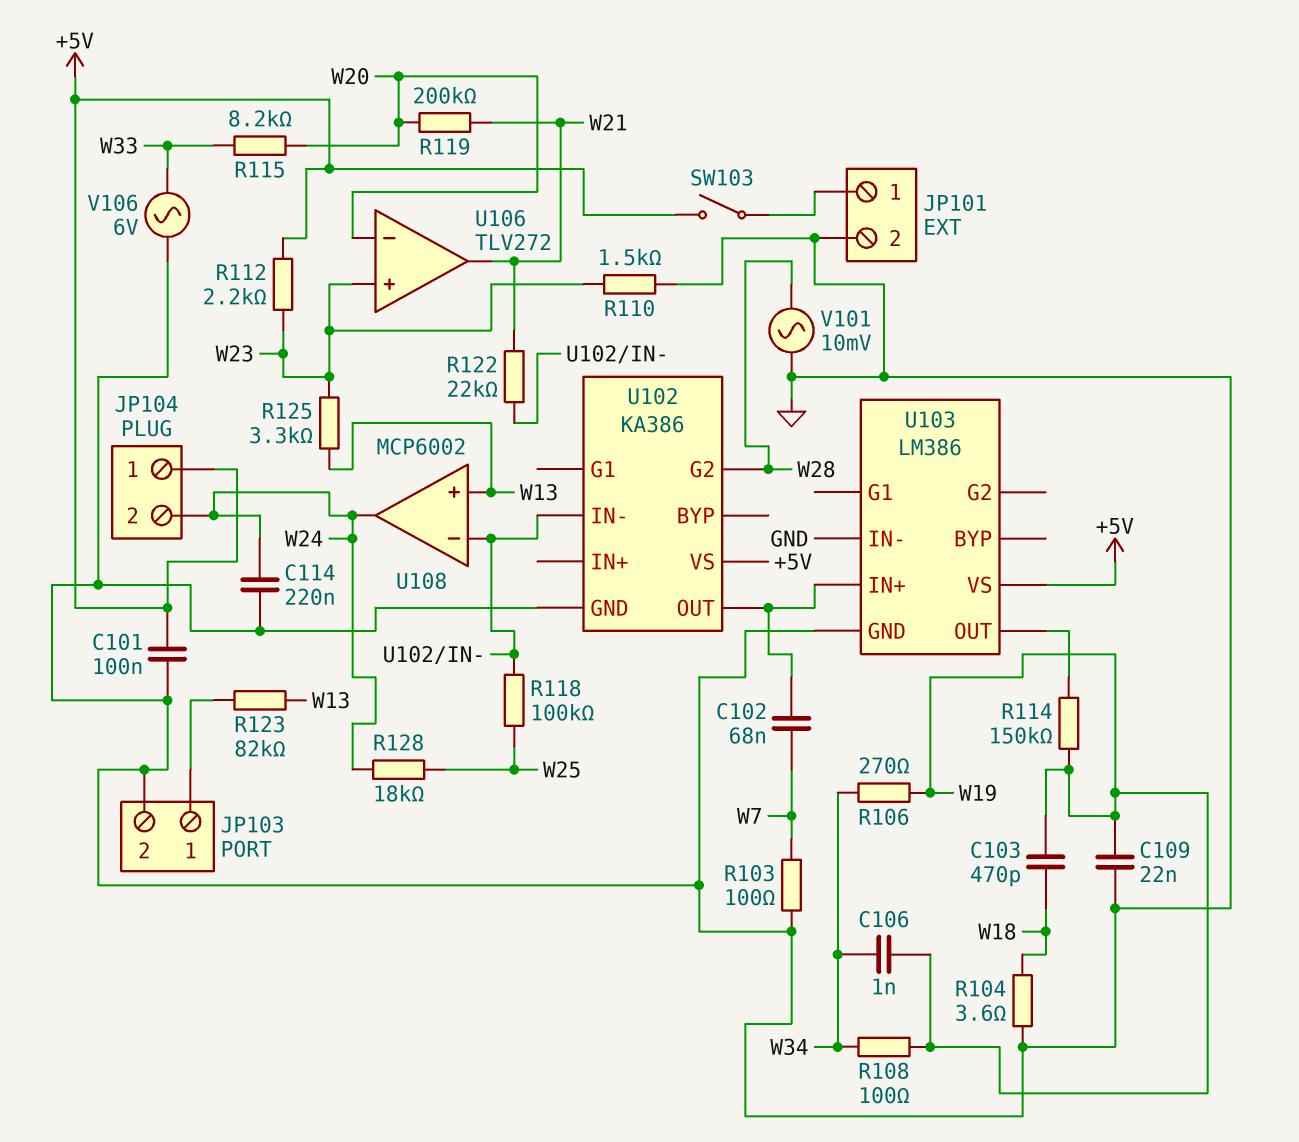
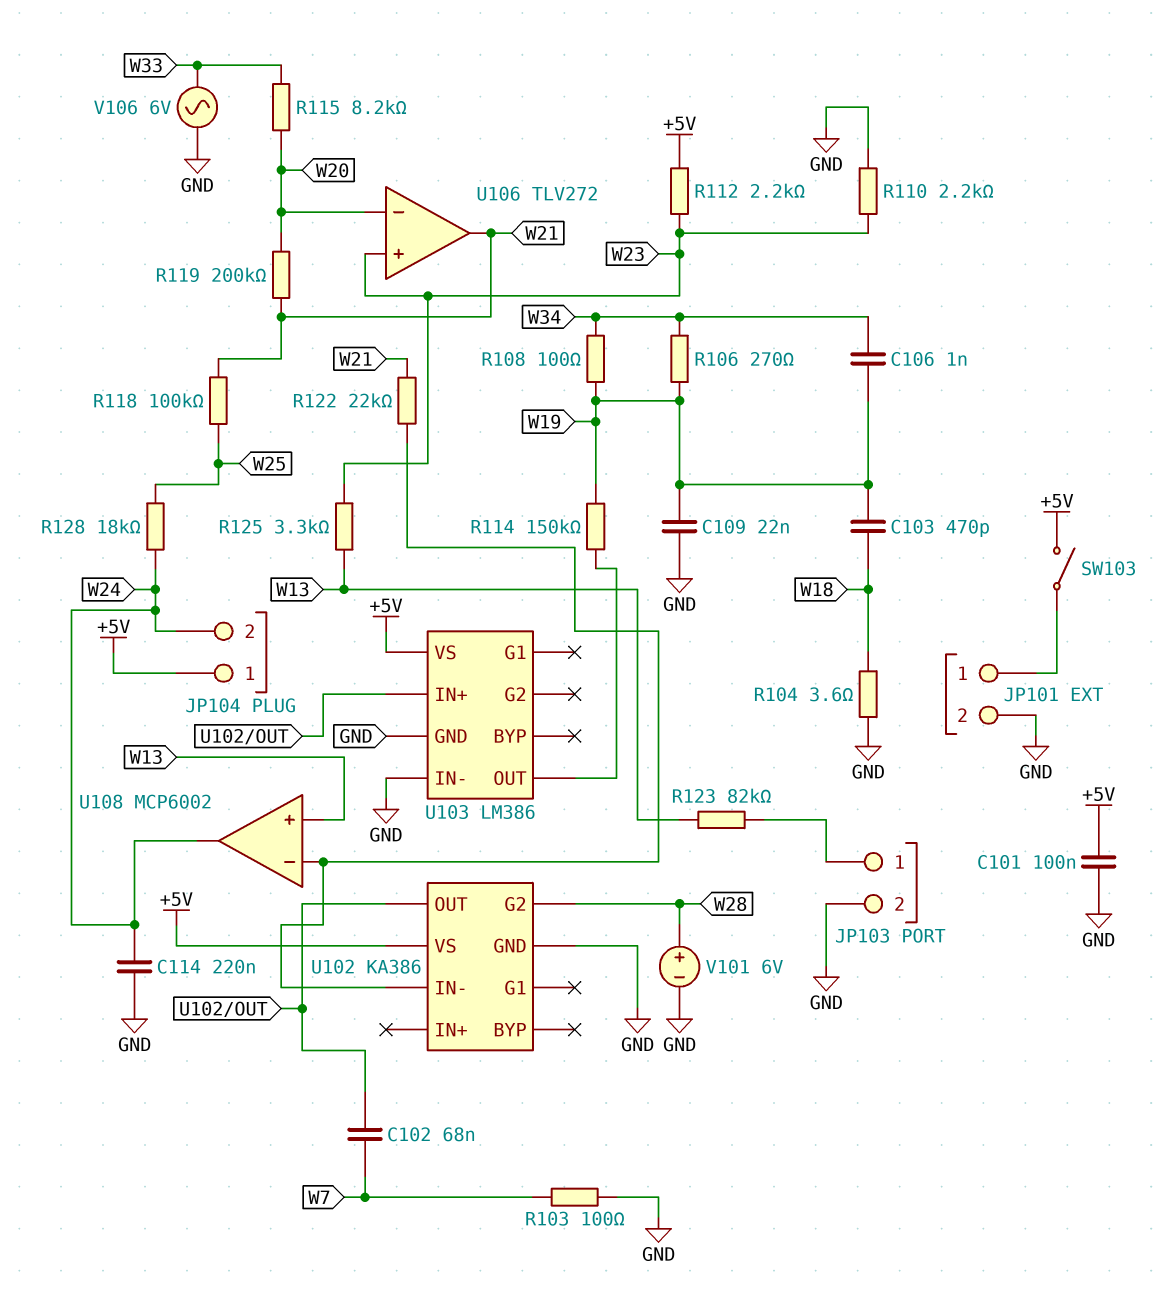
R110: 1.5k (GND, W23) -> 2.2k (GND, W23)
R118: 100k (U102/IN-, W25) -> 100k (W21, W25)
V101: AC 10mV (GND, W28) -> 6V (plus W28, minus GND)

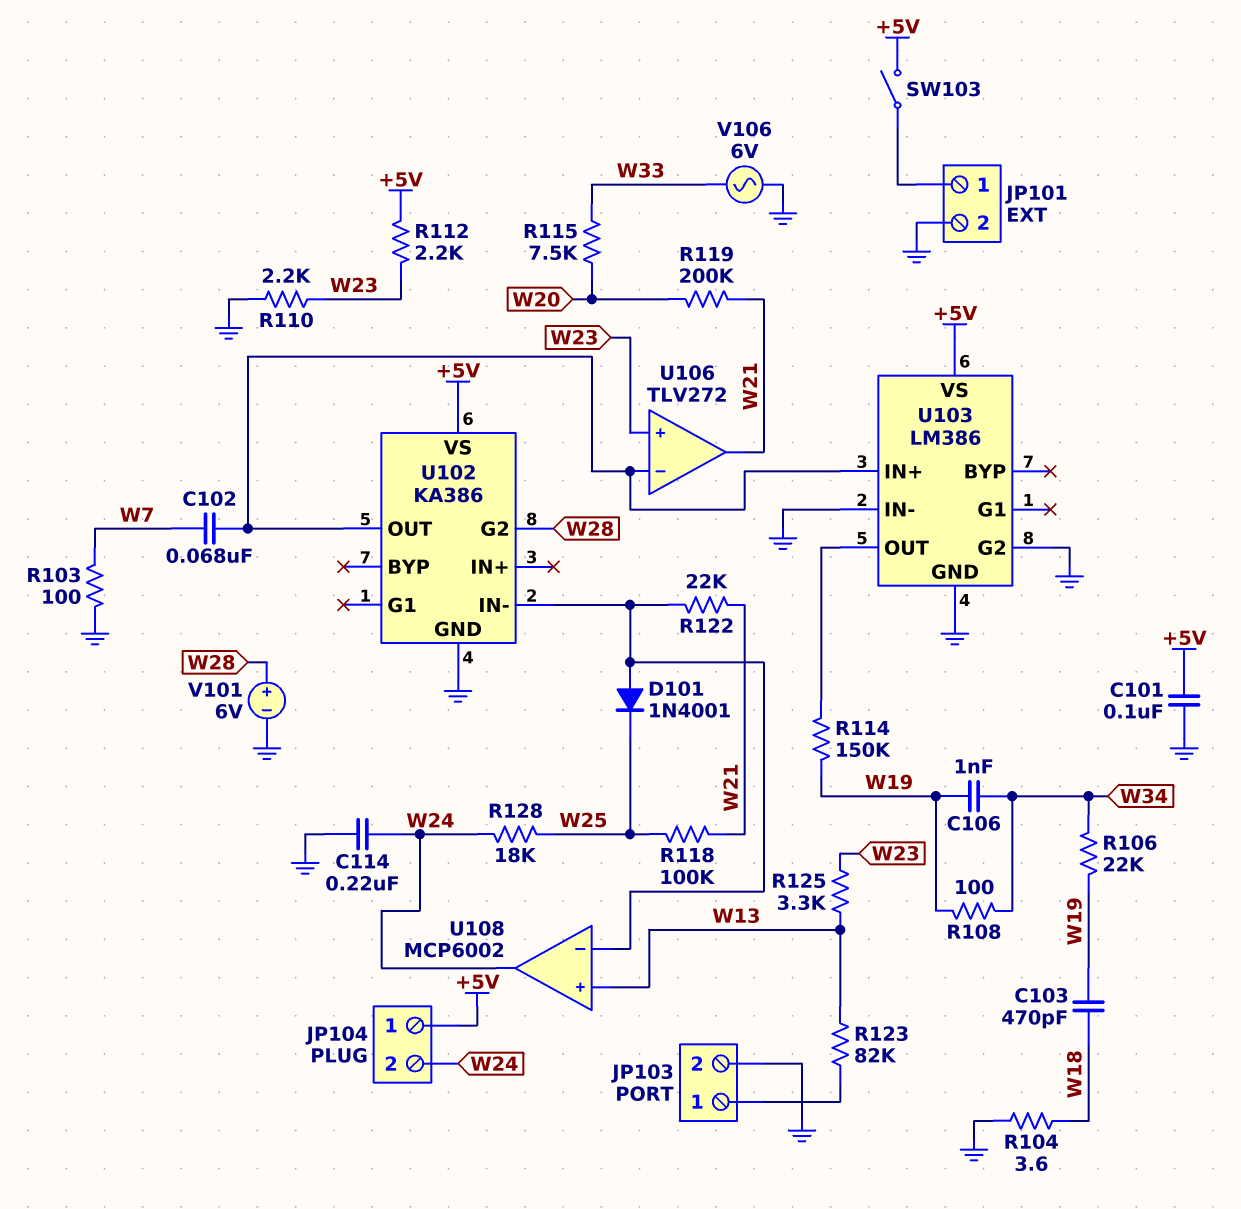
C109: 22nF (GND, W19) -> none
D101: none -> diode 1N4001 (A U102/IN-, K W25)
R106: 270 (W19, W34) -> 22k (W19, W34)
R115: 8.2k (W20, W33) -> 7.5k (W20, W33)
U103 pin G2: none -> GND
U106 pin in-: W20 -> U102/OUT

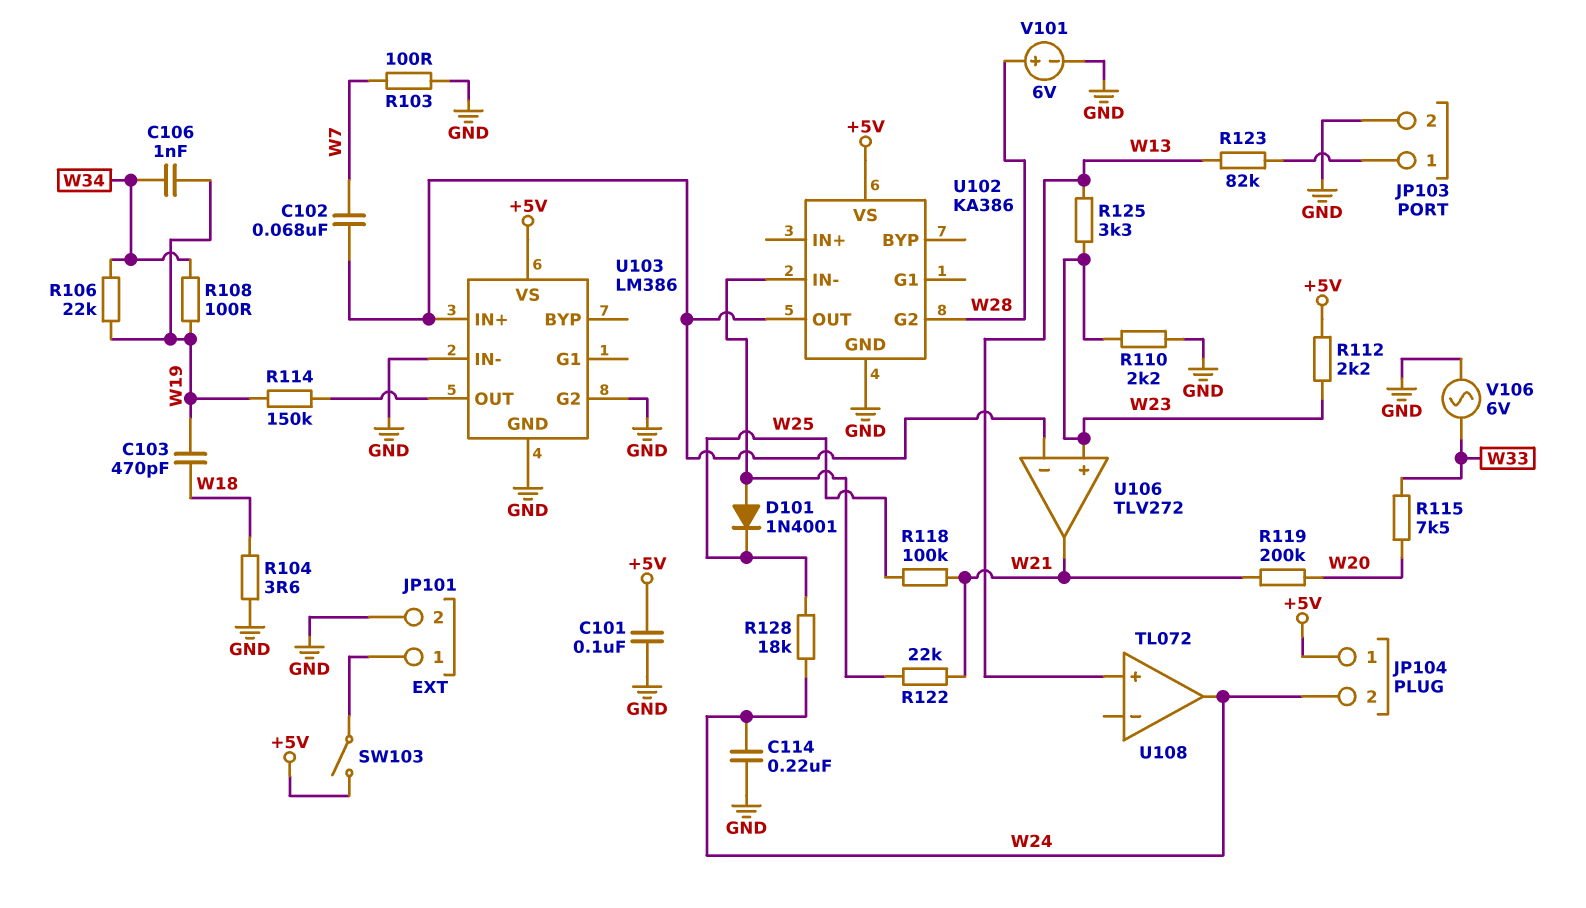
U108: MCP6002 -> TL072
U108 pin in-: U102/IN- -> none

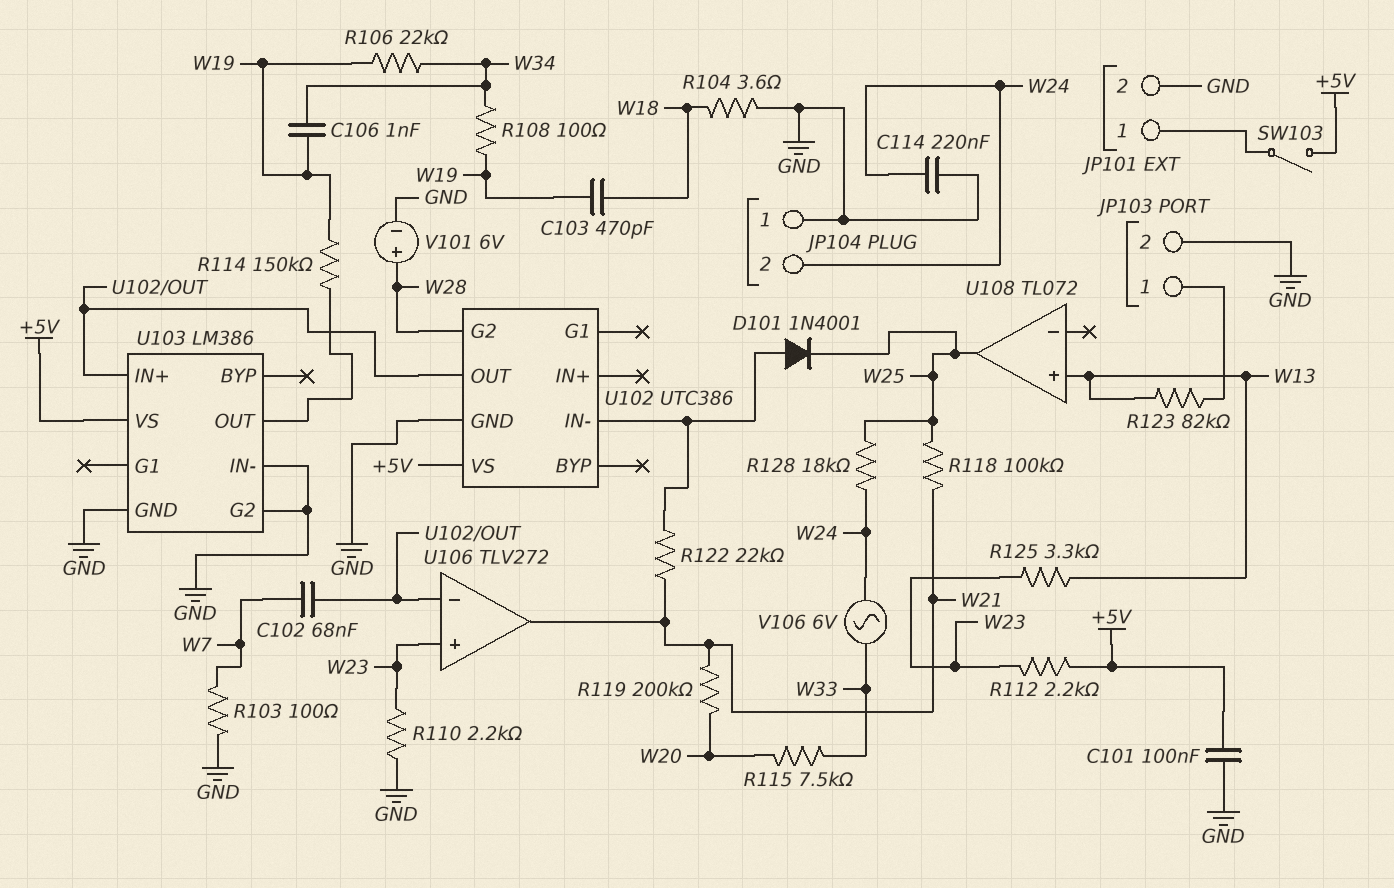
JP104 pin 1: +5V -> GND
U102: KA386 -> UTC386
U108 pin out: W24 -> W25
V106: AC 6V (GND, W33) -> AC 6V (W24, W33)

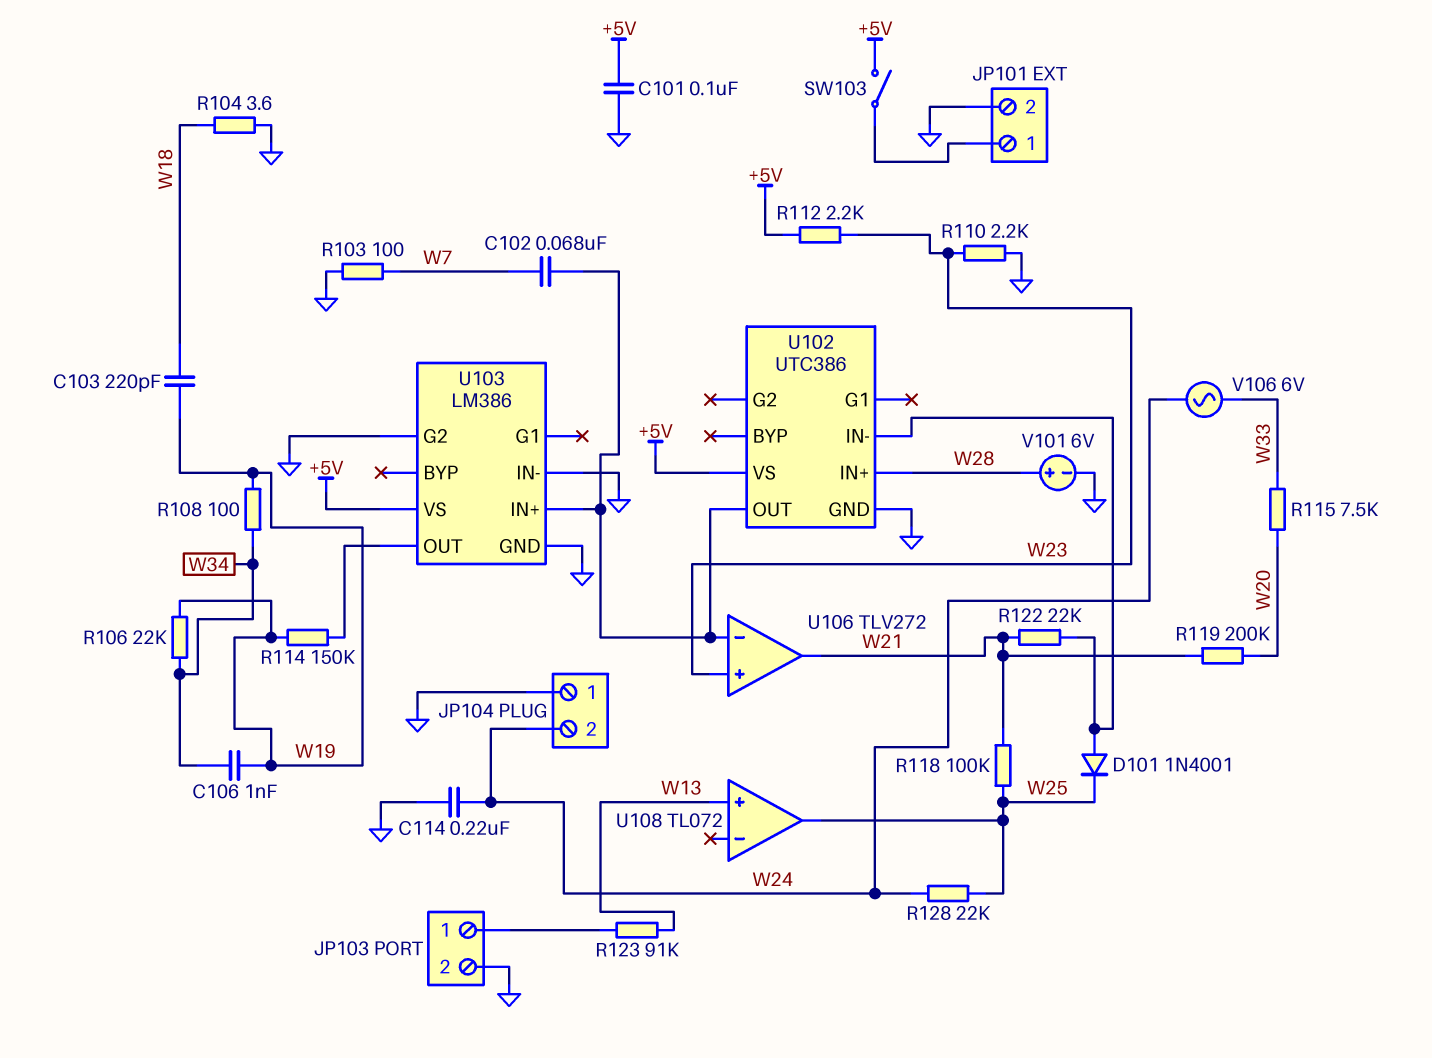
C103: 470pF (W18, W19) -> 220pF (W18, W19)
R123: 82k (JP103/1, W13) -> 91k (JP103/1, W13)
R125: 3.3k (W13, W23) -> none
R128: 18k (W24, W25) -> 22k (W24, W25)
U102 pin G2: W28 -> none
U102 pin IN+: none -> W28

• **Work task**
Recopy the full listing exactly, passing over any picture.

• **Task result**
R110: 1.5k (GND, W23) -> 2.2k (GND, W23)
R118: 100k (U102/IN-, W25) -> 100k (W21, W25)
V101: AC 10mV (GND, W28) -> 6V (plus W28, minus GND)

C109: 22nF (GND, W19) -> none
D101: none -> diode 1N4001 (A U102/IN-, K W25)
R106: 270 (W19, W34) -> 22k (W19, W34)
R115: 8.2k (W20, W33) -> 7.5k (W20, W33)
U103 pin G2: none -> GND
U106 pin in-: W20 -> U102/OUT

U108: MCP6002 -> TL072
U108 pin in-: U102/IN- -> none

JP104 pin 1: +5V -> GND
U102: KA386 -> UTC386
U108 pin out: W24 -> W25
V106: AC 6V (GND, W33) -> AC 6V (W24, W33)

C103: 470pF (W18, W19) -> 220pF (W18, W19)
R123: 82k (JP103/1, W13) -> 91k (JP103/1, W13)
R125: 3.3k (W13, W23) -> none
R128: 18k (W24, W25) -> 22k (W24, W25)
U102 pin G2: W28 -> none
U102 pin IN+: none -> W28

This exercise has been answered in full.